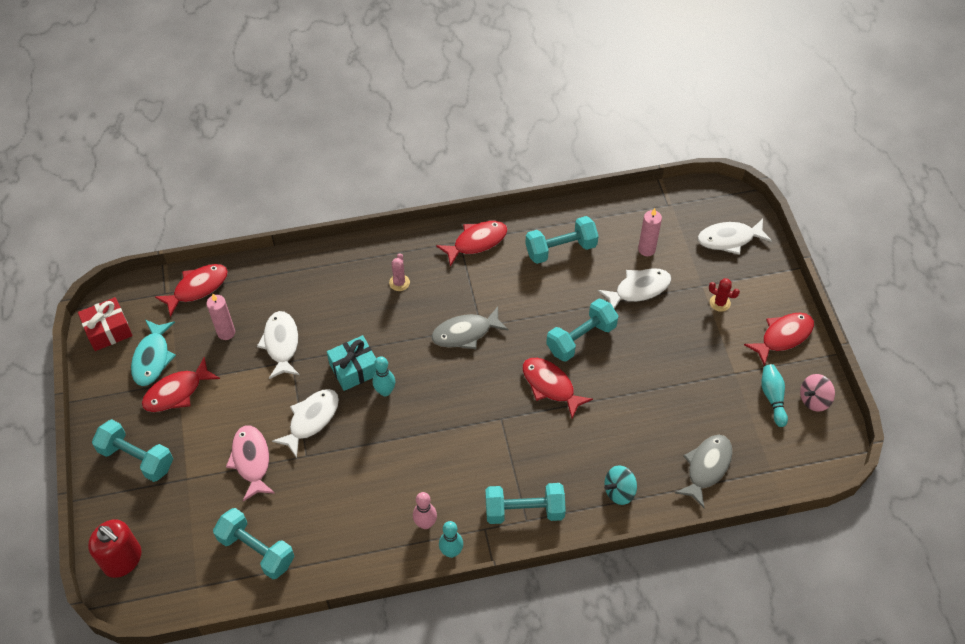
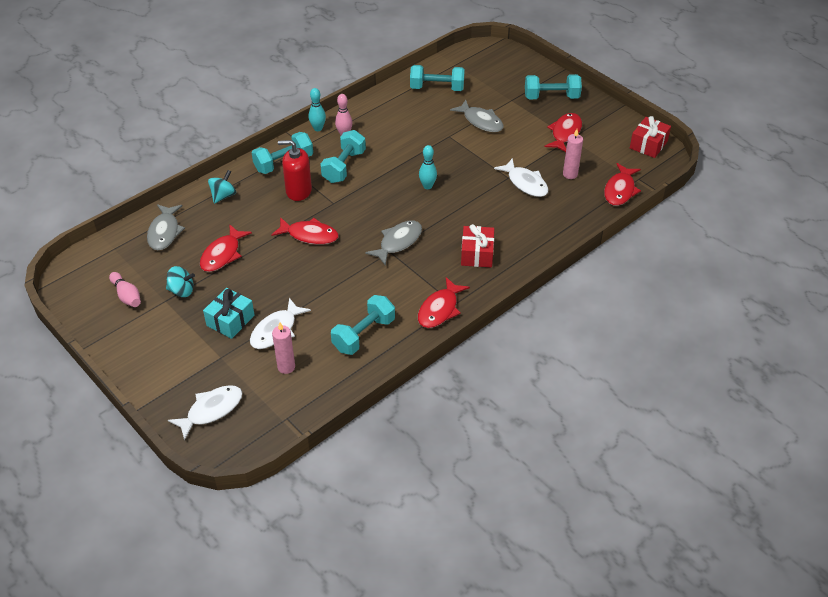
camera: 150 degrees right, 10 degrees down
(122, 559) = (508, 59): red soap dispenser -> red soap dispenser (298, 191)
(152, 358) = (601, 143): turquoise fish -> none
(251, 460) = (481, 121): pink fish -> grey fish
(311, 419) = (463, 153): white fish -> none
(354, 369) = (460, 189): turquoise gift -> turquoise gift (230, 320)
(399, 283) = (477, 254): pink cactus -> red gift
(581, 338) = (305, 275): turquoise dumbbell -> turquoise dumbbell (344, 167)
(713, 377) = (182, 291): none -> turquoise spinning top
(720, 303) = (198, 349): red cactus -> none
(773, 398) = (127, 296): turquoise bowling pin -> pink bowling pin
(783, 336) = (131, 345): red fish -> red fish (222, 254)
(814, 400) = (91, 308): pink spinning top -> none

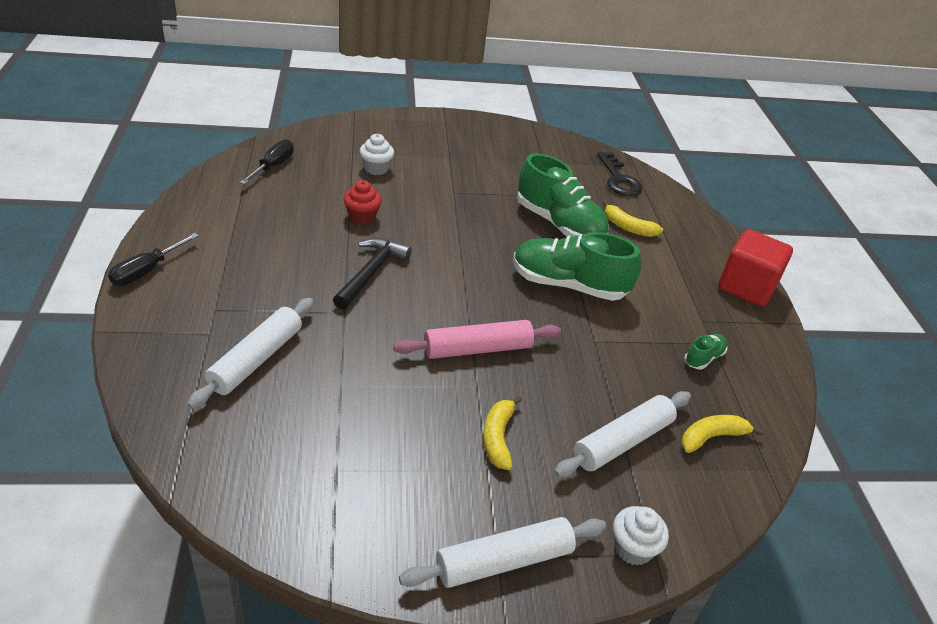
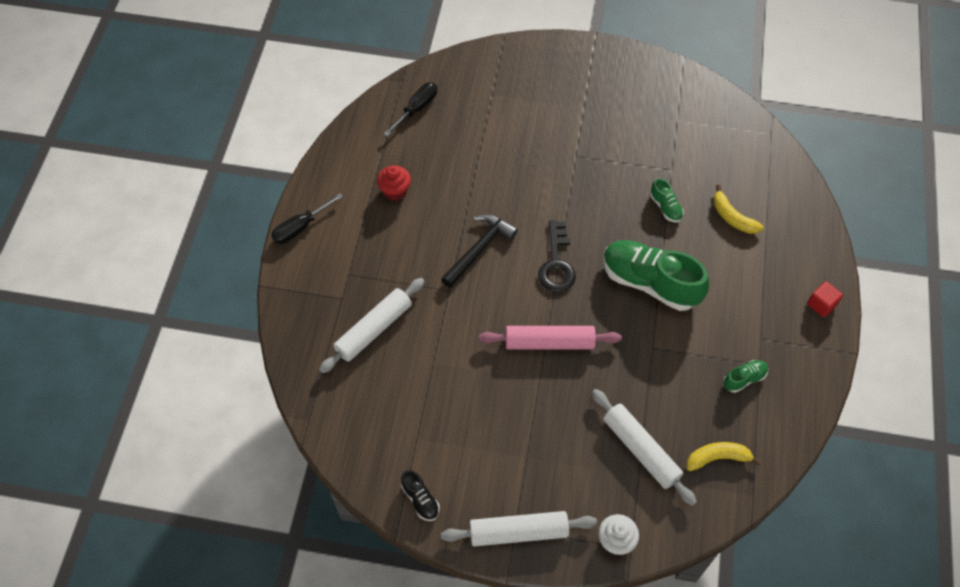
camera: 20 degrees right, 20 degrees up
(357, 543) = (420, 499): none -> black shoe
(362, 217) = (484, 181): red cupcake -> red cupcake (395, 191)
(376, 168) = (509, 119): white cupcake -> none
(498, 438) = (542, 430): yellow banana -> none
(559, 224) = (665, 207): green shoe -> green shoe, size x0.45
(618, 179) = (747, 150): black key -> black key (556, 263)
(622, 441) = (641, 450): white rolling pin -> white rolling pin turned 75 degrees clockwise
(746, 287) = (821, 304): red cube -> red cube, size x0.49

| Work instruction |
If the records include pictures, omit them and transcribe everything else exactly.

| Solution below |
camera: 150 degrees right, 10 degrees down
(122, 559) = (508, 59): red soap dispenser -> red soap dispenser (298, 191)
(152, 358) = (601, 143): turquoise fish -> none
(251, 460) = (481, 121): pink fish -> grey fish
(311, 419) = (463, 153): white fish -> none
(354, 369) = (460, 189): turquoise gift -> turquoise gift (230, 320)
(399, 283) = (477, 254): pink cactus -> red gift
(581, 338) = (305, 275): turquoise dumbbell -> turquoise dumbbell (344, 167)
(713, 377) = (182, 291): none -> turquoise spinning top
(720, 303) = (198, 349): red cactus -> none
(773, 398) = (127, 296): turquoise bowling pin -> pink bowling pin
(783, 336) = (131, 345): red fish -> red fish (222, 254)
(814, 400) = (91, 308): pink spinning top -> none

camera: 20 degrees right, 20 degrees up
(357, 543) = (420, 499): none -> black shoe
(362, 217) = (484, 181): red cupcake -> red cupcake (395, 191)
(376, 168) = (509, 119): white cupcake -> none
(498, 438) = (542, 430): yellow banana -> none
(559, 224) = (665, 207): green shoe -> green shoe, size x0.45
(618, 179) = (747, 150): black key -> black key (556, 263)
(622, 441) = (641, 450): white rolling pin -> white rolling pin turned 75 degrees clockwise
(746, 287) = (821, 304): red cube -> red cube, size x0.49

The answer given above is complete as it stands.